**What is required**
Report all lines of the data below that hold the word "degrees".

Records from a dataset
● ● ● ●
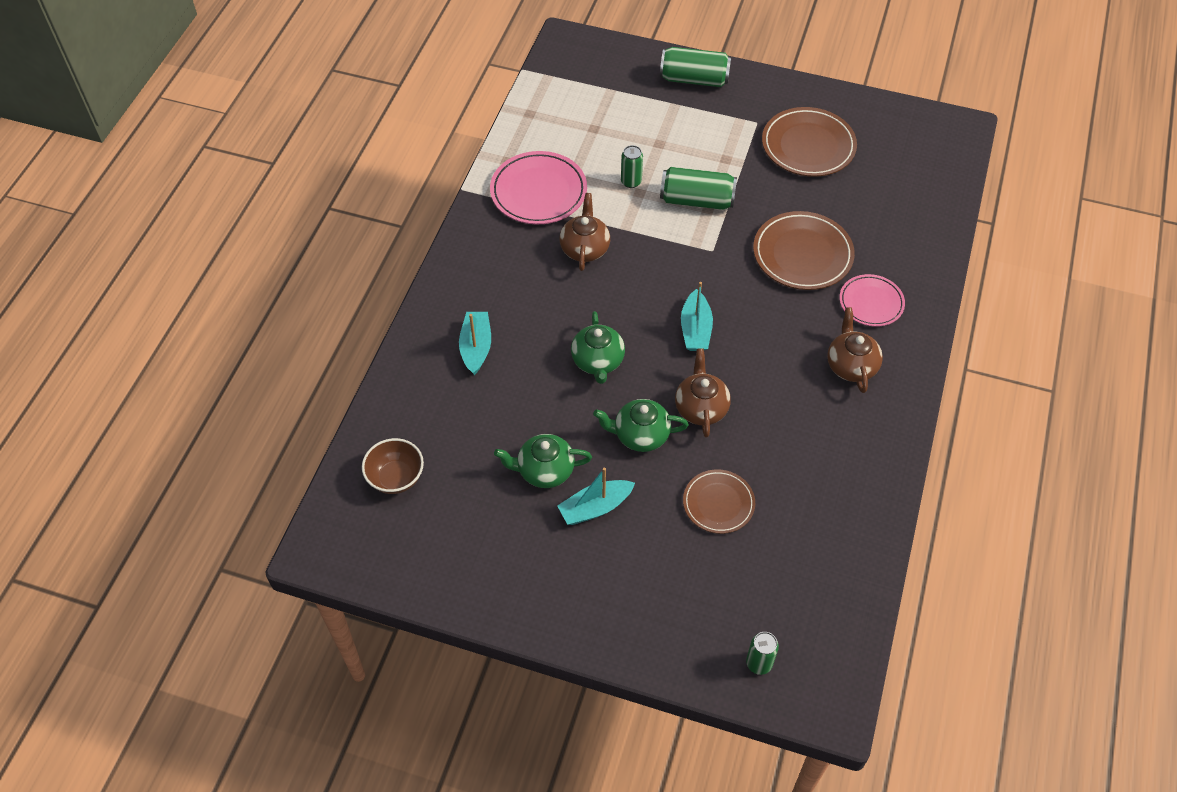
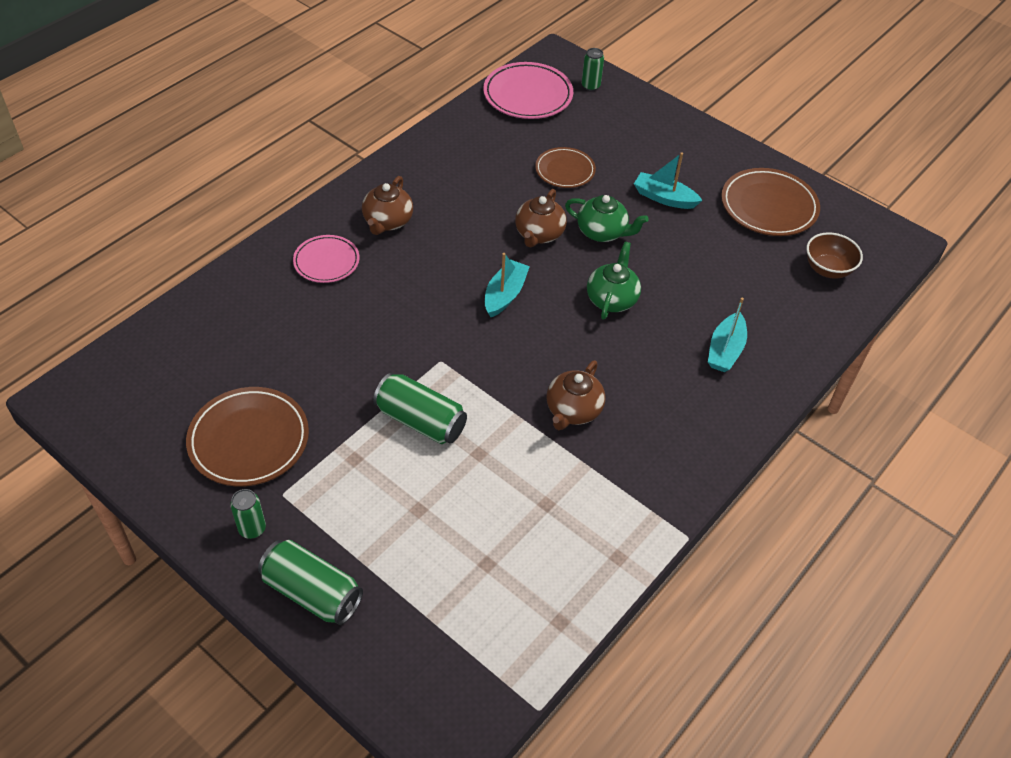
camera: 160 degrees left, 5 degrees down
(538, 192) = (595, 498): pink plate -> pink plate (528, 95)
(544, 470) = (696, 234): green teapot -> none
(595, 507) = (664, 198): turquoise boat -> turquoise boat turned 150 degrees counterclockwise
(631, 182) = (481, 471): green can -> green can (252, 529)
(802, 254) = (353, 325): brown plate -> brown plate (768, 206)

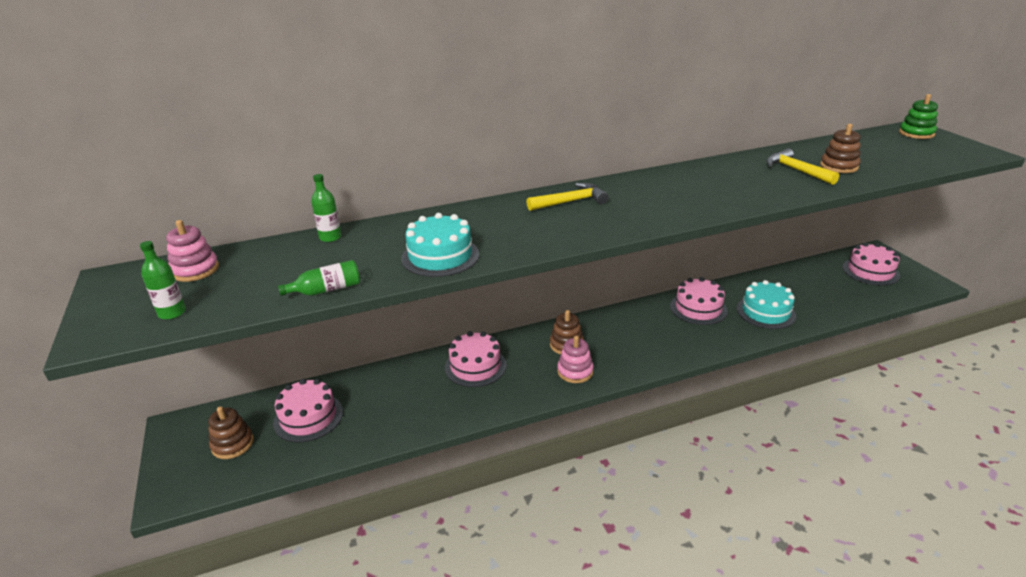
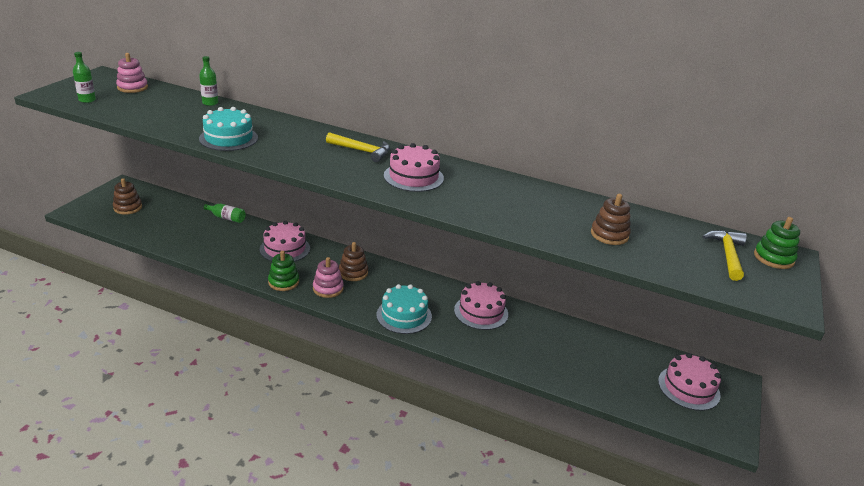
camera: 40 degrees right, 0 degrees up
(308, 417) = (172, 218): pink cake -> pink cake (413, 177)
(326, 290) = (152, 124): green bottle -> green bottle (226, 218)
(532, 394) = (283, 282): none -> green stacking toy
(765, 312) = (525, 348): turquoise cake -> turquoise cake (404, 315)
(796, 170) = (565, 218): yellow hammer -> yellow hammer (727, 255)

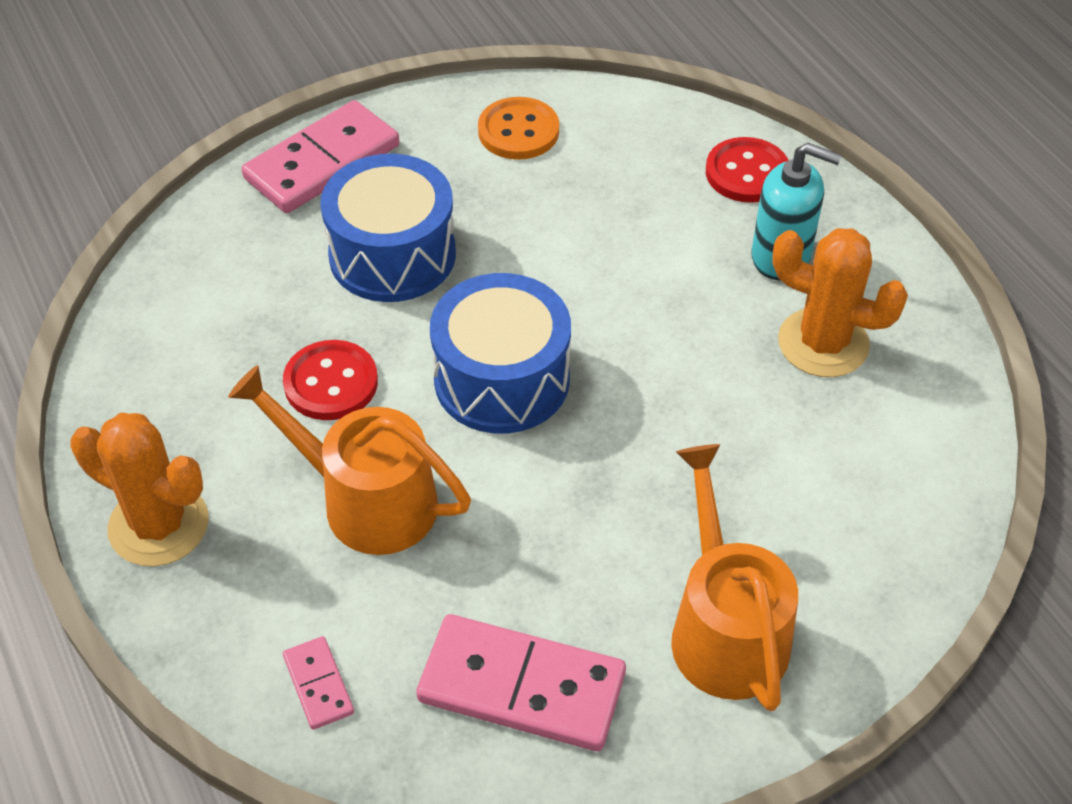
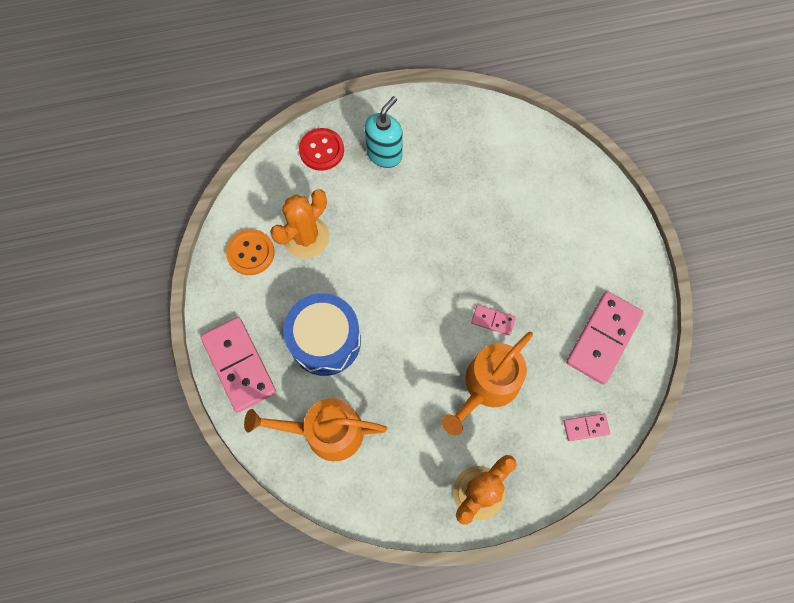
camera: 75 degrees left, 20 degrees up
(331, 383) = (407, 390): red button -> none
(502, 379) = (427, 305): blue drum -> none
(502, 485) = (493, 320): none -> pink domino
(725, 629) = (590, 247): orange watering can -> orange watering can (326, 432)
(823, 343) = (444, 155): orange cactus -> orange cactus (306, 237)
● ● ● ●
**Solution to the exercise**
camera: 160 degrees left, 5 degrees down
(595, 507) = (664, 198): turquoise boat -> turquoise boat turned 150 degrees counterclockwise
camera: 40 degrees right, 0 degrees up
camera: 75 degrees left, 20 degrees up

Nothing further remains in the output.